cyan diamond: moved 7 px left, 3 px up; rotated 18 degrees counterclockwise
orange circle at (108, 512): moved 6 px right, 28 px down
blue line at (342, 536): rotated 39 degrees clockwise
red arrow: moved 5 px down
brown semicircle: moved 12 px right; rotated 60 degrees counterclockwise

§

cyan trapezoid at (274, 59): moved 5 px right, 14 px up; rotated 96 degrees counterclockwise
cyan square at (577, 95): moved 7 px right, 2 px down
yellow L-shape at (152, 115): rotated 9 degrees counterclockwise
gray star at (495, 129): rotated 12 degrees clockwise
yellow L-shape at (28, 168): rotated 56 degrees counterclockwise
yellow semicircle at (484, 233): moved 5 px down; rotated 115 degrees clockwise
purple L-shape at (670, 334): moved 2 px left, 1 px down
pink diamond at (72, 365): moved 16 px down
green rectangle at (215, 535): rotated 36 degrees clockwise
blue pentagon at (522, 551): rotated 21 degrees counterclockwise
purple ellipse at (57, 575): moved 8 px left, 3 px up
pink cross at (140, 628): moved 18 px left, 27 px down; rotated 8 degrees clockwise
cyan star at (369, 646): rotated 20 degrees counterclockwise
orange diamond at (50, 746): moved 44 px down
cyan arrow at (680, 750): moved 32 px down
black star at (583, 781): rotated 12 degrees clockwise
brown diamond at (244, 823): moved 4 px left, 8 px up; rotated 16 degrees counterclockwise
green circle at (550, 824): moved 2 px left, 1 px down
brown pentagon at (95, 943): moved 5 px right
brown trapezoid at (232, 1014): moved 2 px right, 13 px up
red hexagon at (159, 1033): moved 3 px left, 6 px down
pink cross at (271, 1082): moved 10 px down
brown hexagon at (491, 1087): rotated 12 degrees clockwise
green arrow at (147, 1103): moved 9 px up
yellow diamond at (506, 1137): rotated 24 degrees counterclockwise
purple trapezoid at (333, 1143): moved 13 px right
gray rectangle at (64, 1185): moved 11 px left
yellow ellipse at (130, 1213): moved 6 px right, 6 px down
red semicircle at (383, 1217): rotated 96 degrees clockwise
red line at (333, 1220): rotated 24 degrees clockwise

§

[Exercise prompt]
Set down, unchanged, only those lines above that fall between the line with "cyan diamond: moved" and the line with "brown semicircle: moved", the two end lines included.

[Answer to this task]
cyan diamond: moved 7 px left, 3 px up; rotated 18 degrees counterclockwise
orange circle at (108, 512): moved 6 px right, 28 px down
blue line at (342, 536): rotated 39 degrees clockwise
red arrow: moved 5 px down
brown semicircle: moved 12 px right; rotated 60 degrees counterclockwise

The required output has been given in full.